* **TASK DETAILS**: Scan the material and copy out each line where the word "rolling" occurs.

** Opening TASK MATERIAL block **

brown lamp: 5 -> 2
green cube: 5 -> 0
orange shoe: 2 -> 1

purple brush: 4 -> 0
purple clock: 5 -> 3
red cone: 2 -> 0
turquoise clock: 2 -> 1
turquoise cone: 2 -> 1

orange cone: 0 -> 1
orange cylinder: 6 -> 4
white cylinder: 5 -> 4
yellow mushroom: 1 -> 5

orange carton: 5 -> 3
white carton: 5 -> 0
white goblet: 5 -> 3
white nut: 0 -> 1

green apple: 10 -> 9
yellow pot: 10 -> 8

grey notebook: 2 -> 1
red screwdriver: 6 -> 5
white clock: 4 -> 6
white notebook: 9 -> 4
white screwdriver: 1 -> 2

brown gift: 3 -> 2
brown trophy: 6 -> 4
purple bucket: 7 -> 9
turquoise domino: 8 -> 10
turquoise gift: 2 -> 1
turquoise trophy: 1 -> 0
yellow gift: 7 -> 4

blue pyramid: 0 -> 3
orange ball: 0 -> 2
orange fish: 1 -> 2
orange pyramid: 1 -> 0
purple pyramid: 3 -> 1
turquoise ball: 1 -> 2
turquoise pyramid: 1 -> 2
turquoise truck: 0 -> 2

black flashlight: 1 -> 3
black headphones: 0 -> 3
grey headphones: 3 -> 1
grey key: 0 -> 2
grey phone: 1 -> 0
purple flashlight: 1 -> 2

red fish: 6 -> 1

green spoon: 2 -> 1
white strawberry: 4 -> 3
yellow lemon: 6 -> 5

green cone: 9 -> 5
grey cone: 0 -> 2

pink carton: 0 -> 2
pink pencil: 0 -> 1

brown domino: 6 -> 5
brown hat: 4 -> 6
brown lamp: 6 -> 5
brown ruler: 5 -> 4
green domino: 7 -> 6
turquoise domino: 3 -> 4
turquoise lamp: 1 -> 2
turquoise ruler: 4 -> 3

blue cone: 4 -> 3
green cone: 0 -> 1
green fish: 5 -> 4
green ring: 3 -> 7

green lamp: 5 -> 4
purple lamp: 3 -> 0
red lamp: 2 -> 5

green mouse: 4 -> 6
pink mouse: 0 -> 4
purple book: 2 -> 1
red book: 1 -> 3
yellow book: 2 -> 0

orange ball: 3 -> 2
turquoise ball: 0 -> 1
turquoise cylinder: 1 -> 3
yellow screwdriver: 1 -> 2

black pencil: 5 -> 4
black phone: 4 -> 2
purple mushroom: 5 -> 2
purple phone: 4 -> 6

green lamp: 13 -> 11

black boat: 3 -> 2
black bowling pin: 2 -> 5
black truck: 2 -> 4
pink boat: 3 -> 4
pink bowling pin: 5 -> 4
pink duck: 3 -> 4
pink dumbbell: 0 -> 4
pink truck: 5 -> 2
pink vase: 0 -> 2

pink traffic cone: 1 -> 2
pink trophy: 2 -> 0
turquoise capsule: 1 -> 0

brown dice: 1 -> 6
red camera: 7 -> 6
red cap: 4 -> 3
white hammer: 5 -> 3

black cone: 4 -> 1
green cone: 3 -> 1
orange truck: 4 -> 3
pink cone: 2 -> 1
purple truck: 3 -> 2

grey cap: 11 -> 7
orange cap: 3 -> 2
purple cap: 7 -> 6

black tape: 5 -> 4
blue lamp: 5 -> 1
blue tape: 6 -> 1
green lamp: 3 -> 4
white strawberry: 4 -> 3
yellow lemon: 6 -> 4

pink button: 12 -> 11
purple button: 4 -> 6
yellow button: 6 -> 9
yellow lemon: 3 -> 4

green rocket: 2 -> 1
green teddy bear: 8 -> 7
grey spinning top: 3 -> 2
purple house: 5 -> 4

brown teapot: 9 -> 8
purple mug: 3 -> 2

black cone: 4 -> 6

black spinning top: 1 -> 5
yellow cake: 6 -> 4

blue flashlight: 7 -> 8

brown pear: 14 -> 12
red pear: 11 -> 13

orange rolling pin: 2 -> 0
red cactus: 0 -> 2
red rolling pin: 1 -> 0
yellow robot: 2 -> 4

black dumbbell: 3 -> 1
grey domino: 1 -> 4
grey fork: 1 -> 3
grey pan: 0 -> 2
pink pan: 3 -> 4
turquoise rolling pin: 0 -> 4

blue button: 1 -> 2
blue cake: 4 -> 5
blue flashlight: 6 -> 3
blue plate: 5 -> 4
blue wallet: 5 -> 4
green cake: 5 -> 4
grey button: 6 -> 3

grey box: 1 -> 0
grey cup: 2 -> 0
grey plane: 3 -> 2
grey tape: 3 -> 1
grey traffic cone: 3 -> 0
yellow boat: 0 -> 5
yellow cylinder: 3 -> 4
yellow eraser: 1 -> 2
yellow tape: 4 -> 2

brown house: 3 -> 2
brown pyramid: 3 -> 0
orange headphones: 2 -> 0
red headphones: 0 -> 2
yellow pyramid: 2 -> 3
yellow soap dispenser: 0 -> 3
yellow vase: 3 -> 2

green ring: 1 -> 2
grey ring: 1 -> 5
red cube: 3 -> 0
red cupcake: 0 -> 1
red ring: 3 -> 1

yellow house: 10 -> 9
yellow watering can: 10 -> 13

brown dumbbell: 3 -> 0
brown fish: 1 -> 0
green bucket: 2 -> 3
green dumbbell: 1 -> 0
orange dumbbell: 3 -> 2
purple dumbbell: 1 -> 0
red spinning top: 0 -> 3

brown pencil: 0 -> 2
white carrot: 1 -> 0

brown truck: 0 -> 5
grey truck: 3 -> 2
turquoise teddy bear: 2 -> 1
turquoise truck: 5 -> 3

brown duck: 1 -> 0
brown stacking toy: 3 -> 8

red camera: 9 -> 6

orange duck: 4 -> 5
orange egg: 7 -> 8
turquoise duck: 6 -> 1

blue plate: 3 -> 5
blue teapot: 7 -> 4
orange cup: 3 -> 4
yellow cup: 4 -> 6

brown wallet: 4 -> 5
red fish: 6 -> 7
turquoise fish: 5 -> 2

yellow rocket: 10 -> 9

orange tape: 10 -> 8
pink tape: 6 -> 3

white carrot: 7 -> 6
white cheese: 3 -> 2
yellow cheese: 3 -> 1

** Closing TASK MATERIAL block **

* **EXERCISE RESULT**:
orange rolling pin: 2 -> 0
red rolling pin: 1 -> 0
turquoise rolling pin: 0 -> 4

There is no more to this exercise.